### [WHAT YOU WILL DO]
Pull out every line with the word "none" from the entries below.

### [EXERCISE INPUTS]

↓

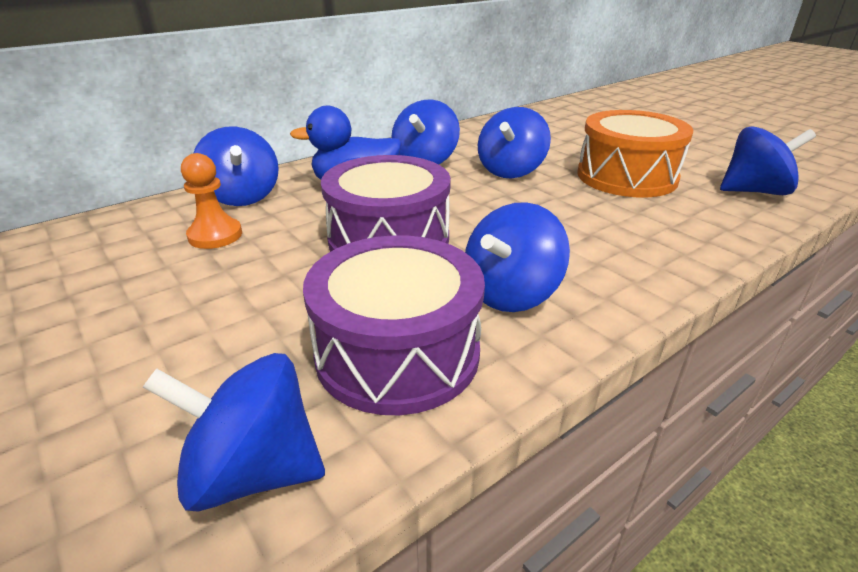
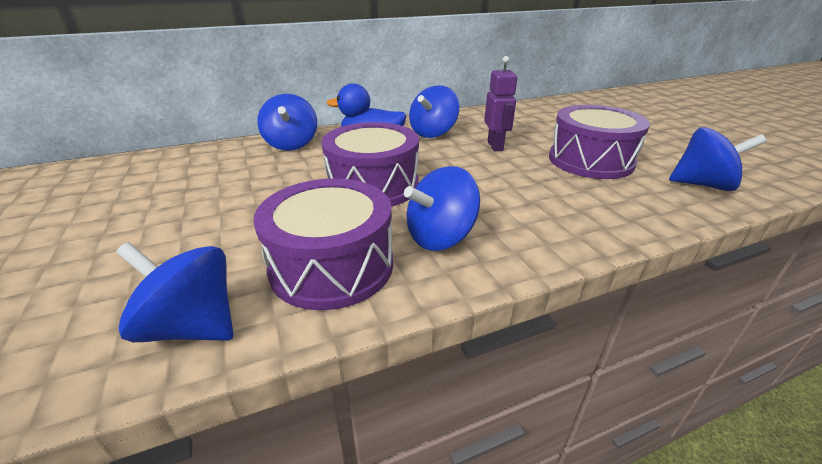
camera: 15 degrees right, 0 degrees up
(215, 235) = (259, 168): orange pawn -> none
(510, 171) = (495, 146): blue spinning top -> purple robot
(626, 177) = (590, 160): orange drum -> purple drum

↑
↓

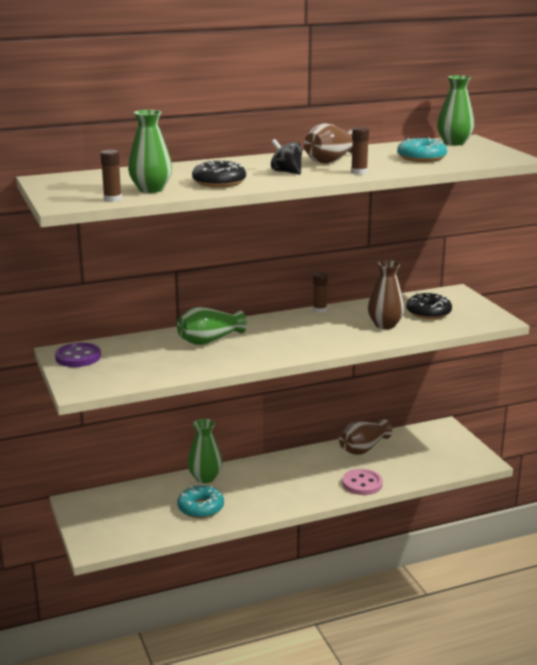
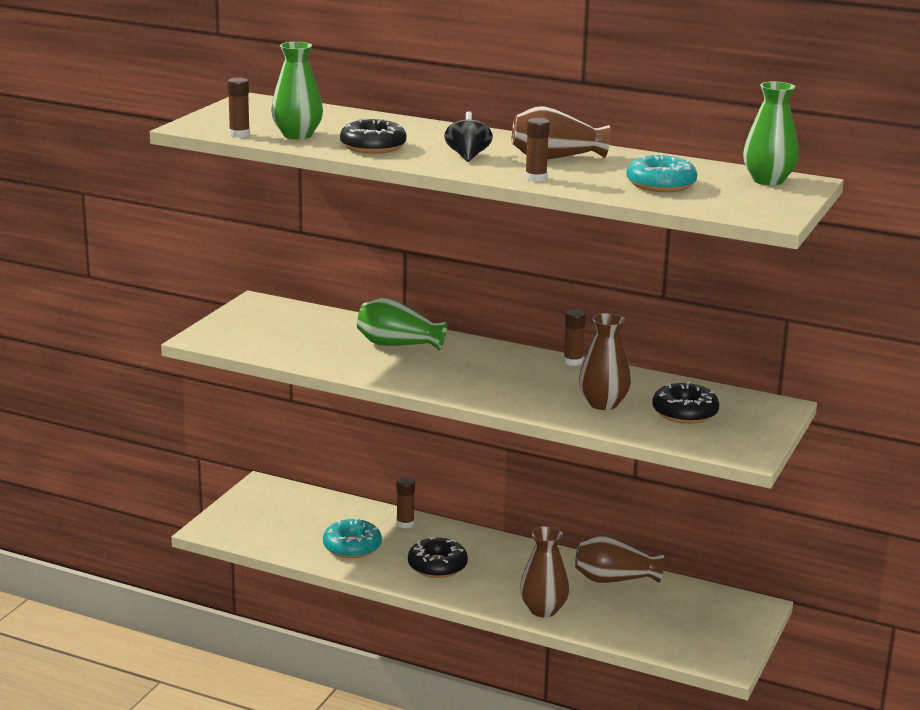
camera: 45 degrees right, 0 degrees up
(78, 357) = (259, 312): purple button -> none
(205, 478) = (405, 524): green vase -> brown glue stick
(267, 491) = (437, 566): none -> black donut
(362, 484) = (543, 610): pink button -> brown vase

↑

### [RESULT FOR THIS EXERCISE]
(215, 235) = (259, 168): orange pawn -> none
(78, 357) = (259, 312): purple button -> none
(267, 491) = (437, 566): none -> black donut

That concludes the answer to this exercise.